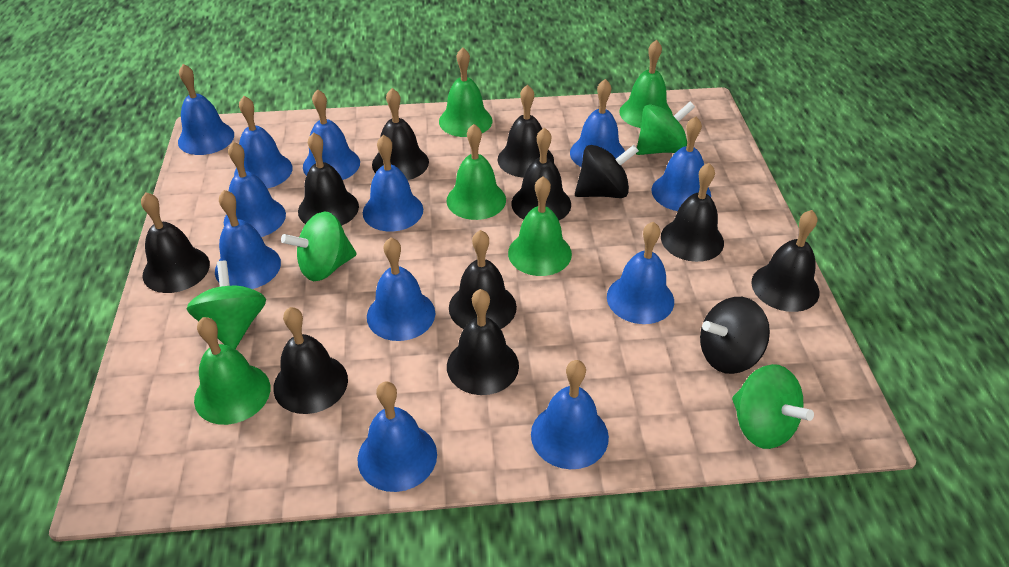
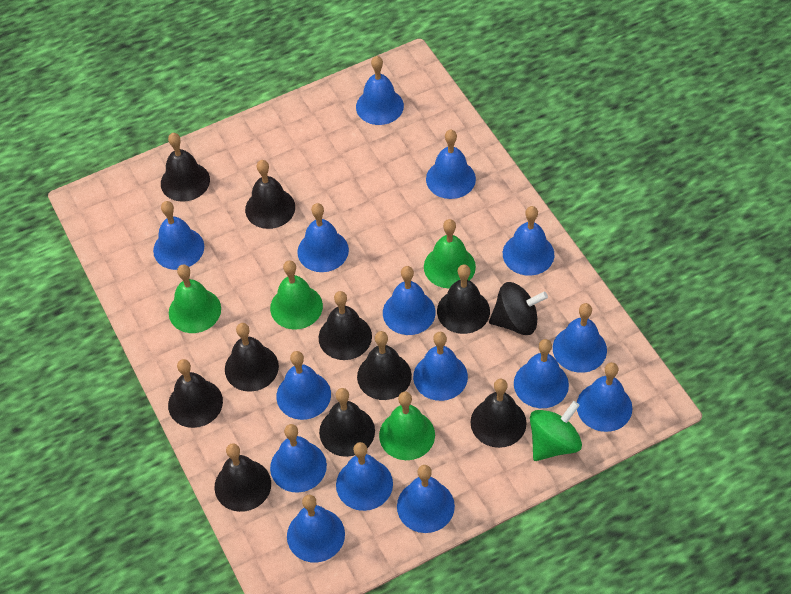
black spinning top: 2 -> 1
blue bell: 12 -> 15
green bell: 5 -> 4
green spinning top: 4 -> 1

= = = =

**PROBLEM TO SOLVE:** Would you return all the data exactly as given, minus the pictures?

**TASK RESPONSE:**
black spinning top: 2 -> 1
blue bell: 12 -> 15
green bell: 5 -> 4
green spinning top: 4 -> 1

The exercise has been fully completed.